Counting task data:
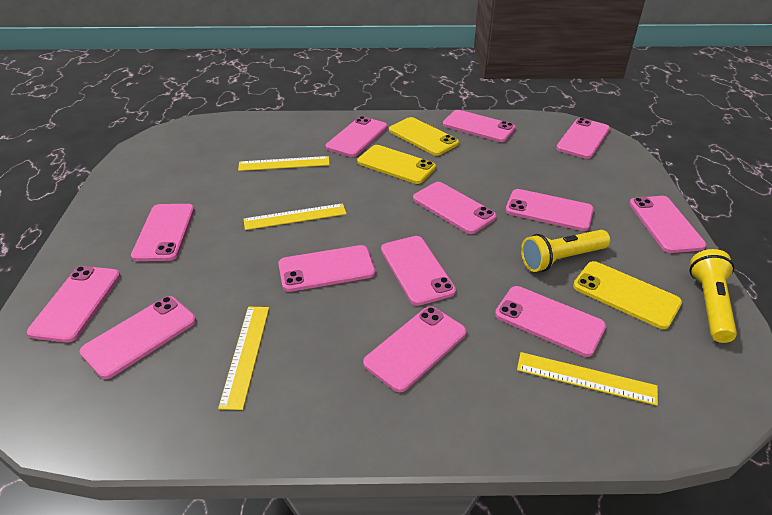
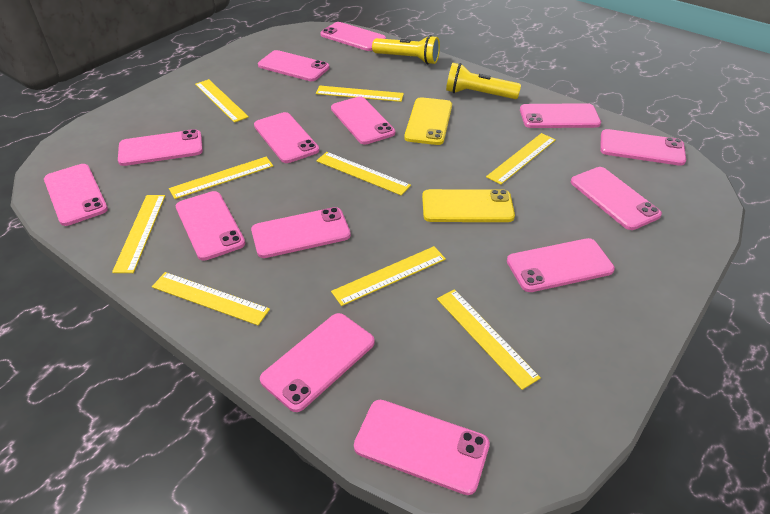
pink phone: 13 -> 14
yellow phone: 3 -> 2
yellow ruler: 4 -> 9

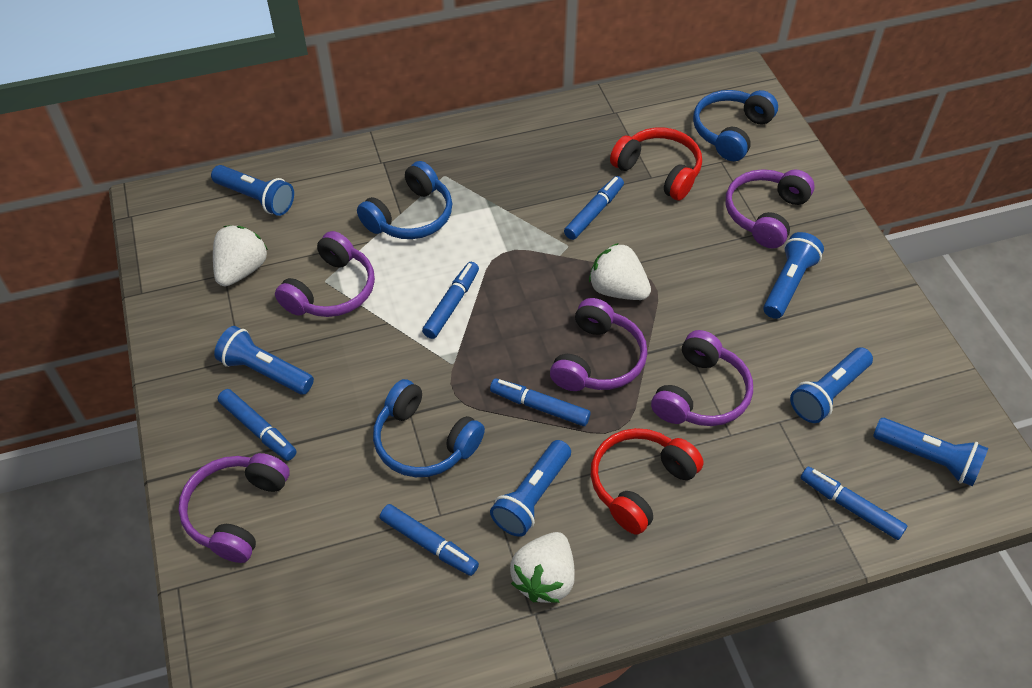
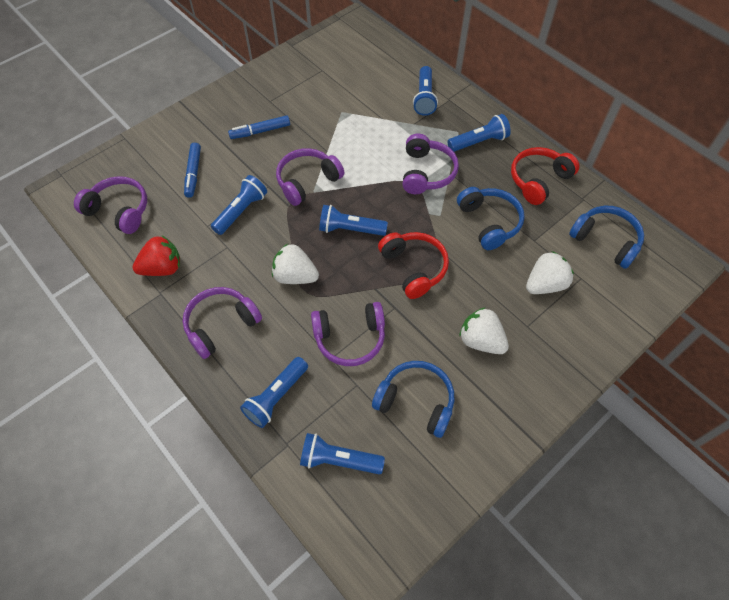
blue marker: 6 -> 2
red strawberry: 0 -> 1

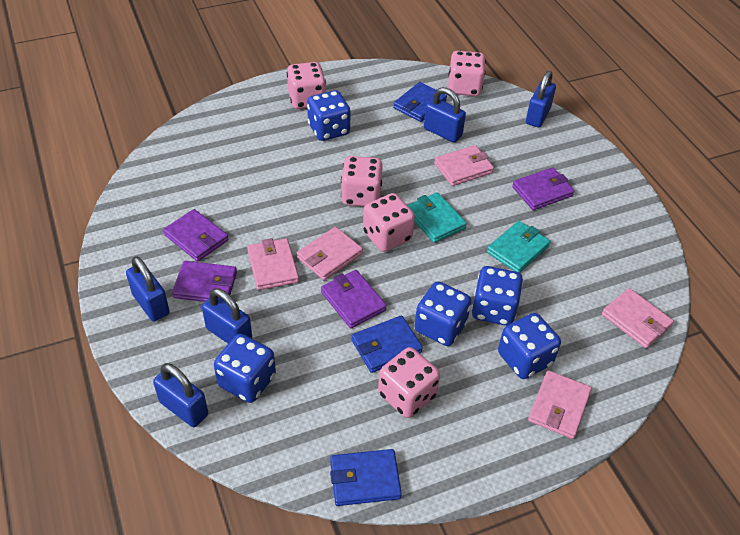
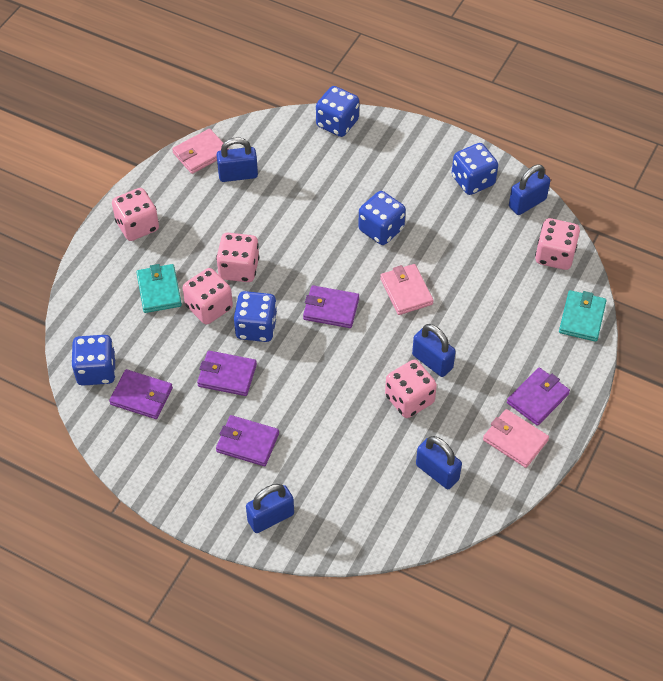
blue wallet: 3 -> 0
pink wallet: 5 -> 3
purple wallet: 4 -> 5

- _EXERCISE REQUIREMENTS_
From the data above, copy every line where "wallet" appears.

- _THE ANSWER_
blue wallet: 3 -> 0
pink wallet: 5 -> 3
purple wallet: 4 -> 5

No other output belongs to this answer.